▸ **Material for this exercise**
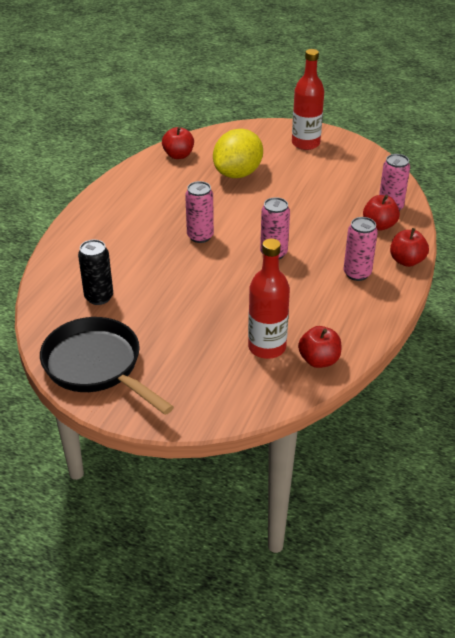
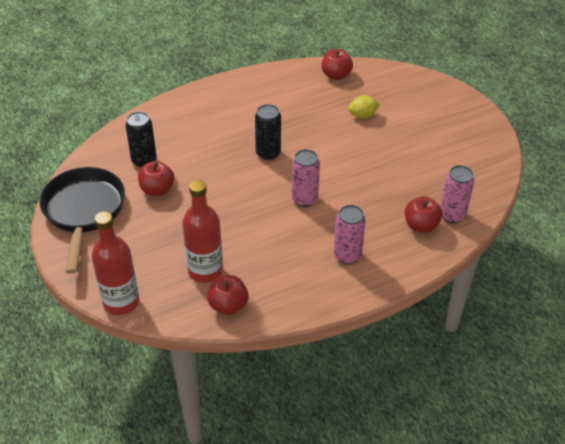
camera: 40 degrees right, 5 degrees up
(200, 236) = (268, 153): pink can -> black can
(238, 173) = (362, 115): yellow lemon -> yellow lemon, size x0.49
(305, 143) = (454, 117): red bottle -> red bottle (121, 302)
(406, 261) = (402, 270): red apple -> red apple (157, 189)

...

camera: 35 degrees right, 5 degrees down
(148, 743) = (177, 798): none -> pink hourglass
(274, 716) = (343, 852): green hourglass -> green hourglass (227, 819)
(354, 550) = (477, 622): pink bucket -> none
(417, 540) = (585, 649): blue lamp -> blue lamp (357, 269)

▸ **Exercise instructions**
Among the entries, how many lines include the word "degrees"? Answer with a single number and nothing further.

▸ **Answer space**
2